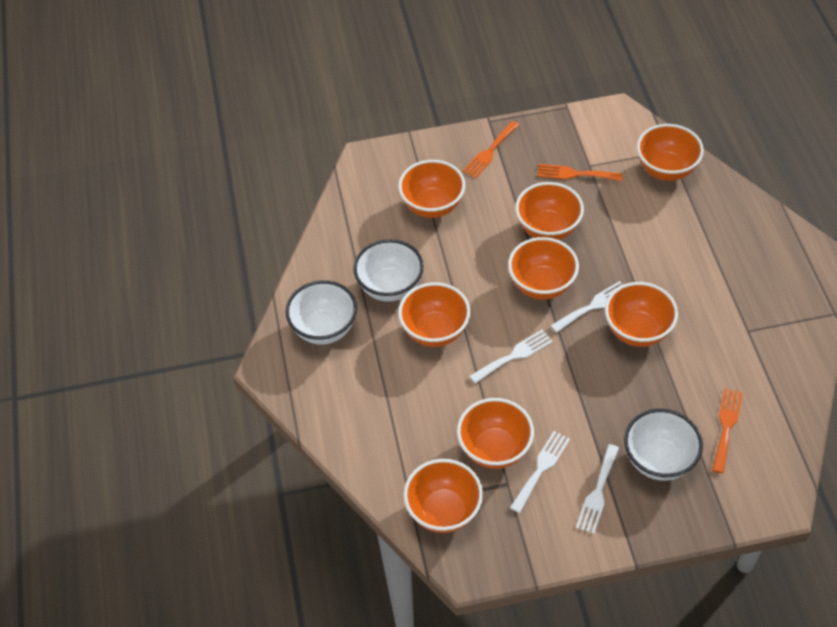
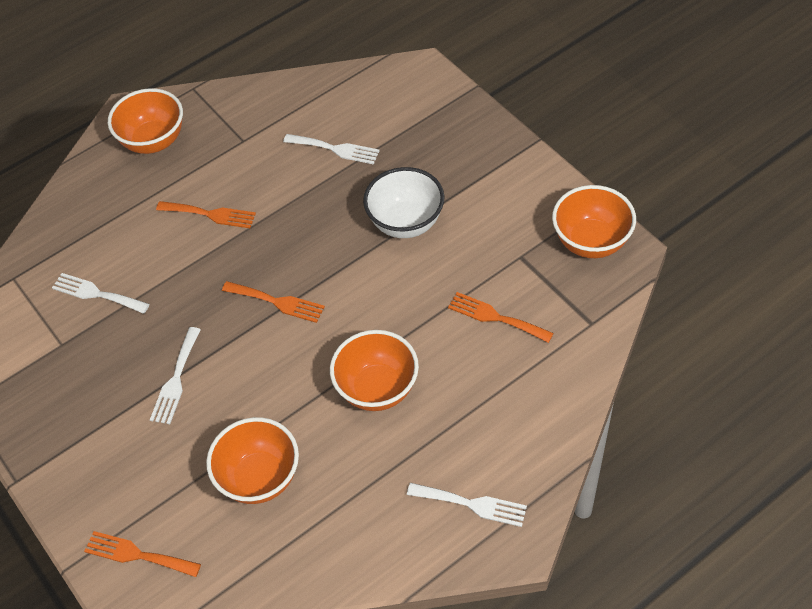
orange bowl: 8 -> 4
orange fork: 3 -> 4
white bowl: 3 -> 1

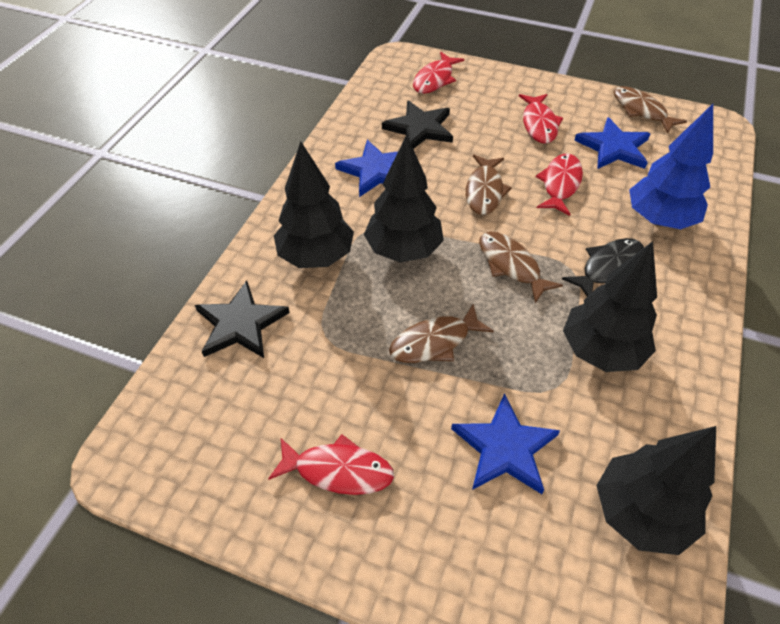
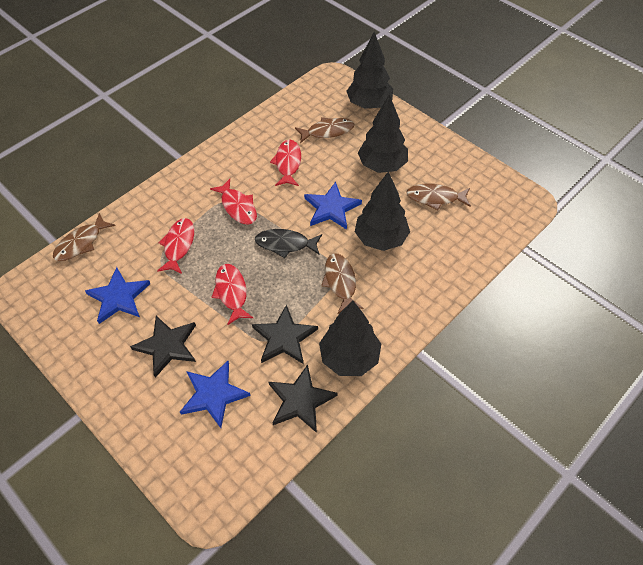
black star: 2 -> 3
blue tree: 1 -> 0

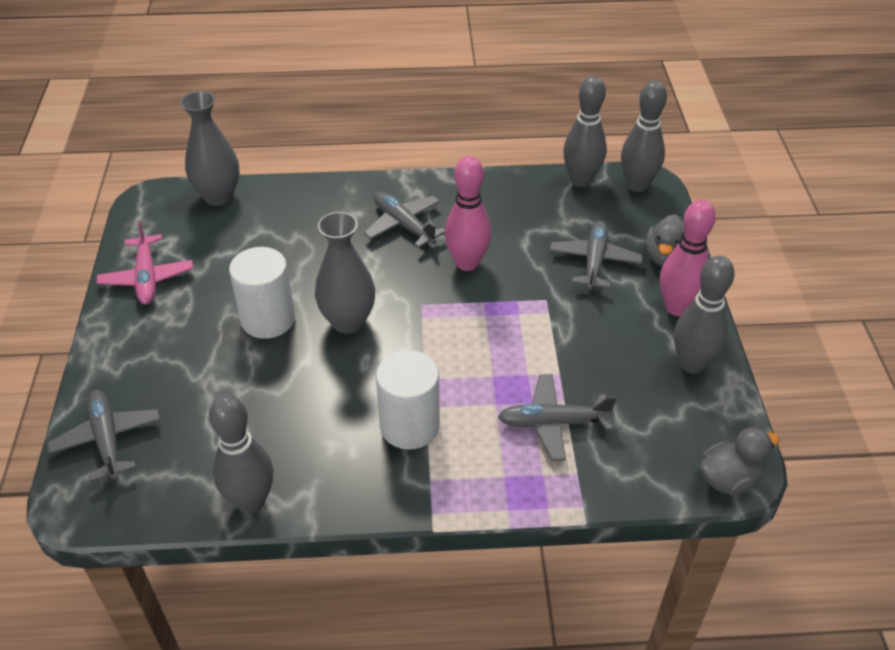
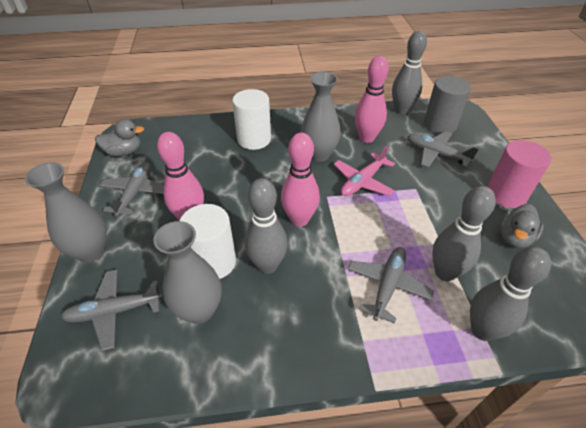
grey cylinder: 0 -> 1
grey vase: 2 -> 3
pink bowling pin: 2 -> 3
pink cylinder: 0 -> 1

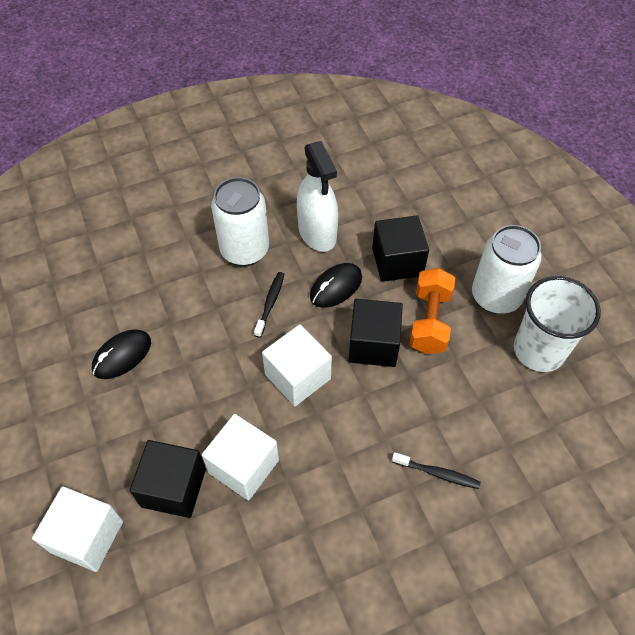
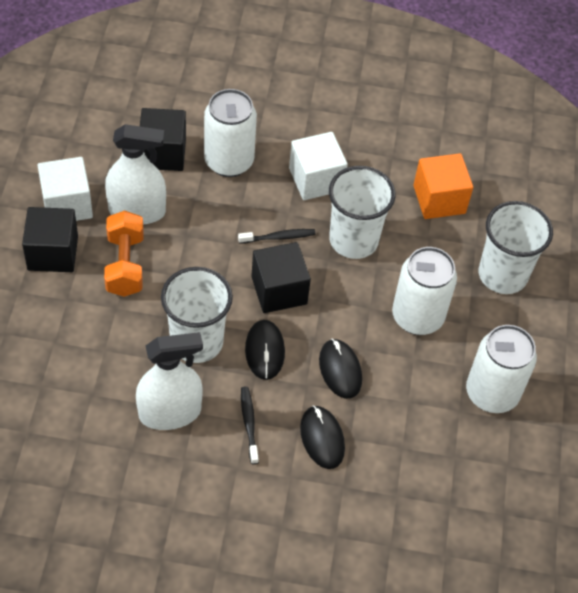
black mouse: 2 -> 3
orange cube: 0 -> 1
white can: 2 -> 3
white cube: 3 -> 2
white cup: 1 -> 3
white spray bottle: 1 -> 2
==========
◆ **DESCRIPTION OF THE TASK**
Each entry, word for word, belongs in your answer; each picture does not.

◆ **SOLUTION FOR THIS EXERCISE**
orange bowl: 8 -> 4
orange fork: 3 -> 4
white bowl: 3 -> 1

black star: 2 -> 3
blue tree: 1 -> 0

grey cylinder: 0 -> 1
grey vase: 2 -> 3
pink bowling pin: 2 -> 3
pink cylinder: 0 -> 1

black mouse: 2 -> 3
orange cube: 0 -> 1
white can: 2 -> 3
white cube: 3 -> 2
white cup: 1 -> 3
white spray bottle: 1 -> 2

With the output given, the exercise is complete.